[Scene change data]
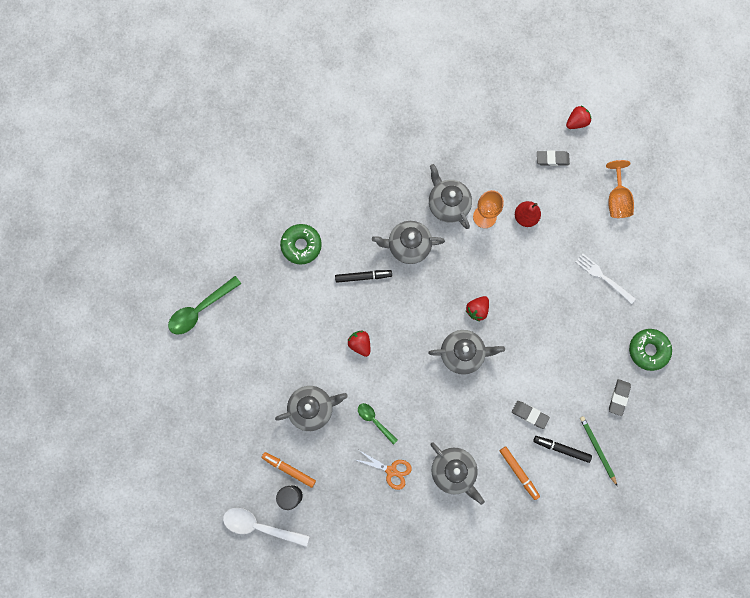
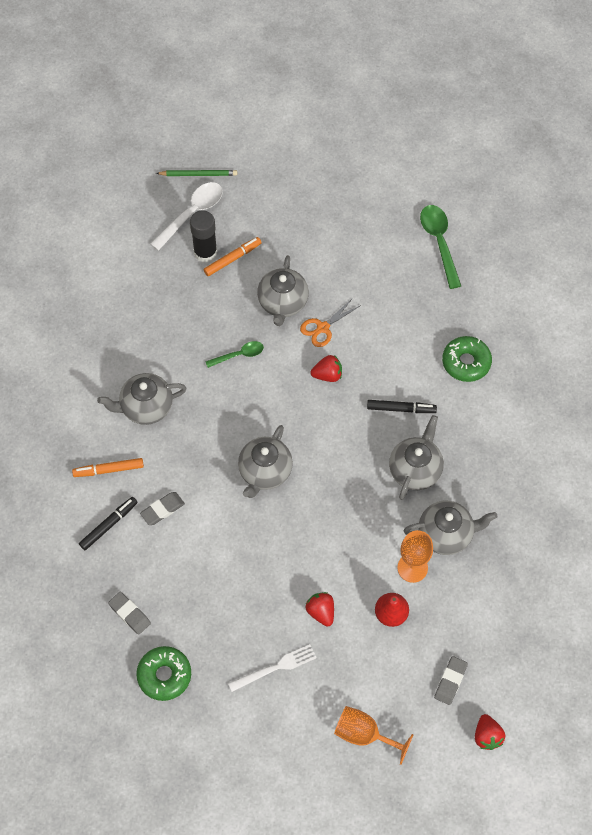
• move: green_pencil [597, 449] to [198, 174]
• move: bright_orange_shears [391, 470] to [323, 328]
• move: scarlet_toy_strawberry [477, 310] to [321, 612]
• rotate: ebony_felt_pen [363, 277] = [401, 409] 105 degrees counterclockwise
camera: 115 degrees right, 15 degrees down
---
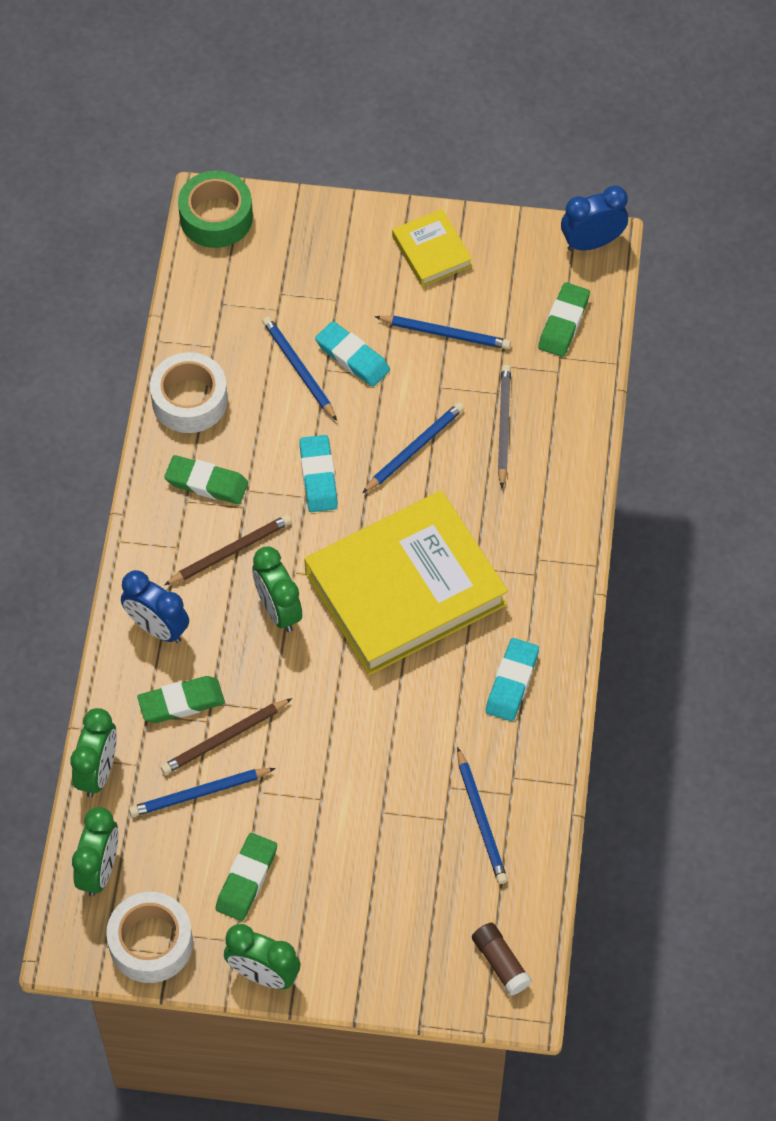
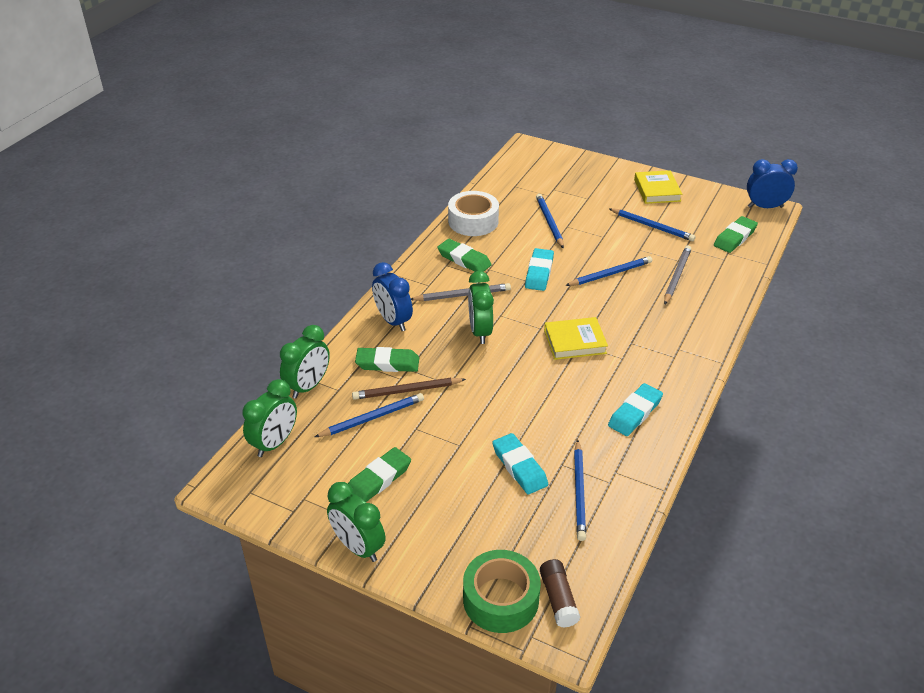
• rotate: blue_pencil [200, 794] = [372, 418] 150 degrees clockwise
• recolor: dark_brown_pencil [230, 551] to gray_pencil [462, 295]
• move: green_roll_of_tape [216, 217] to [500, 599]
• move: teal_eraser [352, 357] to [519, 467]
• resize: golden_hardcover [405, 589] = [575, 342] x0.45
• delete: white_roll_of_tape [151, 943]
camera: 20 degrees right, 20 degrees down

Work required: Print, without alteration, only the lines above between the one holding "white_roll_of_tape [151, 943]" and the one holding "camera: 20 degrees right, 20 degrees down", inclusive.

Task answer:
• delete: white_roll_of_tape [151, 943]
camera: 20 degrees right, 20 degrees down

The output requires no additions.